WORK REQUEST: Retype only what runs from the first line of the records to the line with "Someone took away the bright orange flask", inclusive, and no pictures.

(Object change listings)
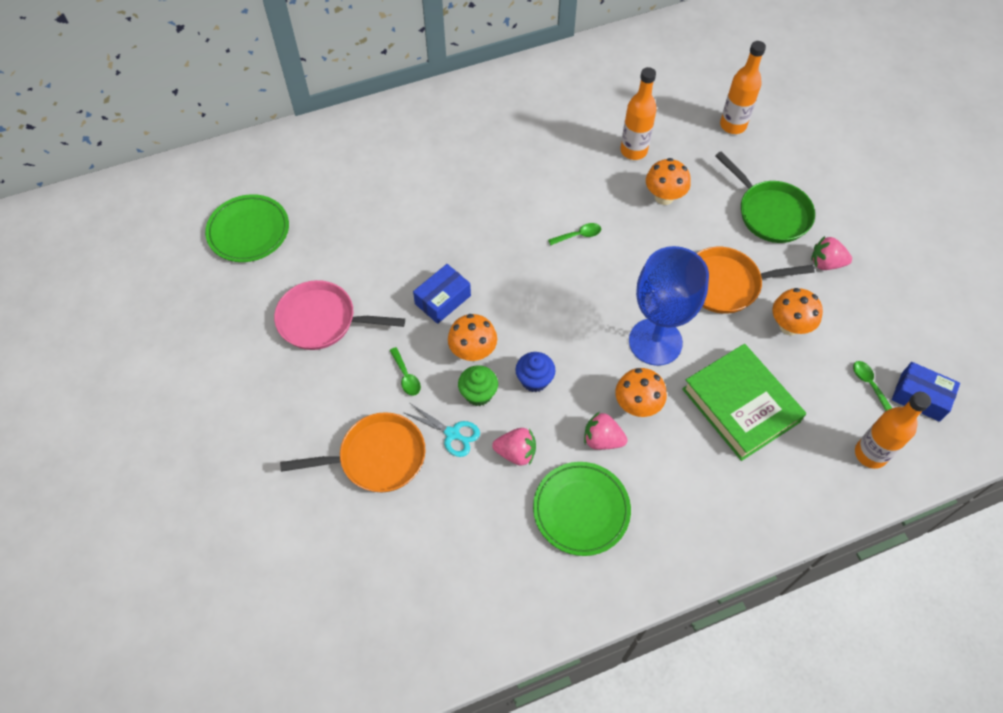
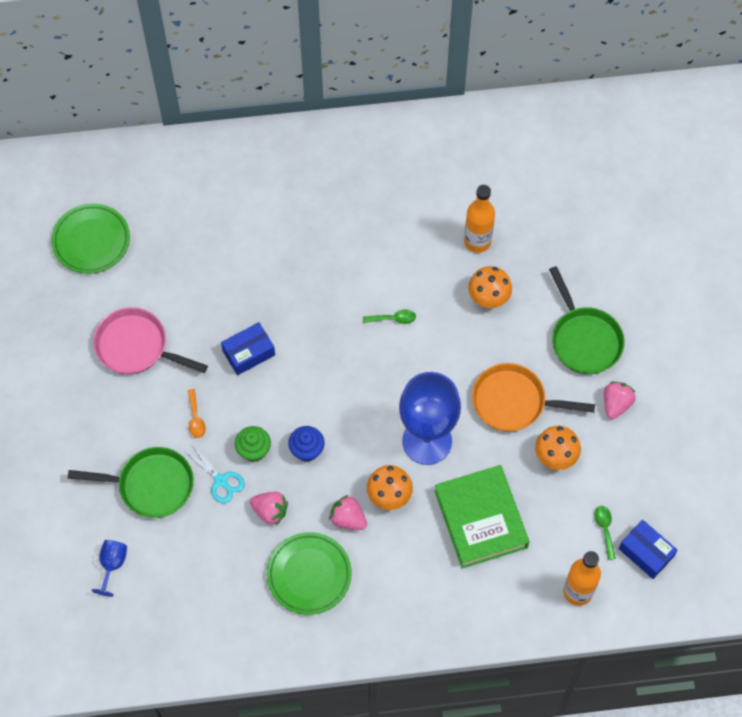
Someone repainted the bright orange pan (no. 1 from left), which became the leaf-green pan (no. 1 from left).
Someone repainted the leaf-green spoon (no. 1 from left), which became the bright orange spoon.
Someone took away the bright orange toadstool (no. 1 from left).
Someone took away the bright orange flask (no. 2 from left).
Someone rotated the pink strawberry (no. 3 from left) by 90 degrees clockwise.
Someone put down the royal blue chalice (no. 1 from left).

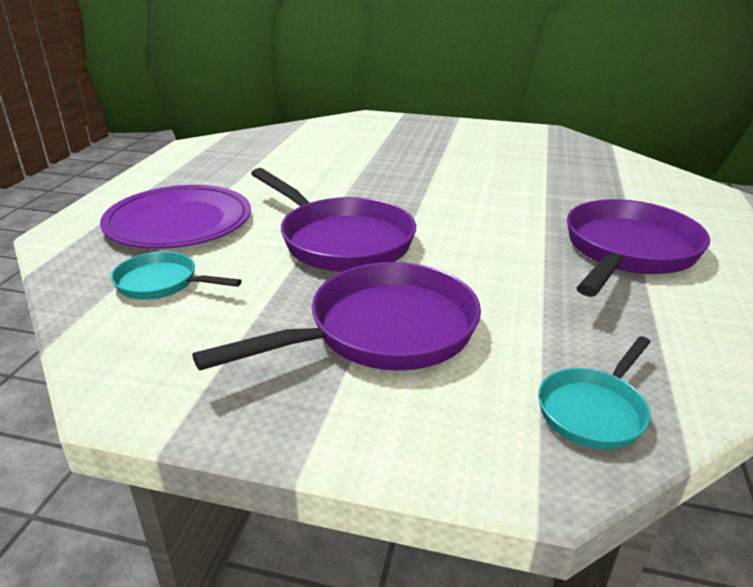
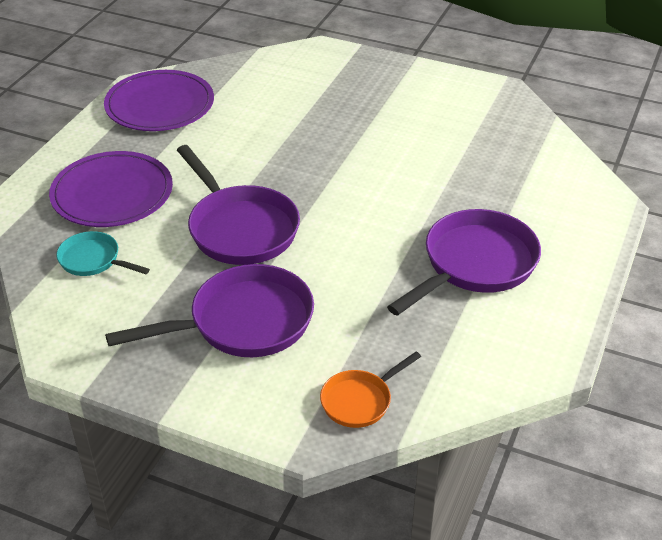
Someone repainted the aqua pan (no. 2 from left), which became the bright orange pan.
Someone put down the royal purple dinner plate (no. 2 from left).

RESULT FOR THIS TASK:
Someone repainted the bright orange pan (no. 1 from left), which became the leaf-green pan (no. 1 from left).
Someone repainted the leaf-green spoon (no. 1 from left), which became the bright orange spoon.
Someone took away the bright orange toadstool (no. 1 from left).
Someone took away the bright orange flask (no. 2 from left).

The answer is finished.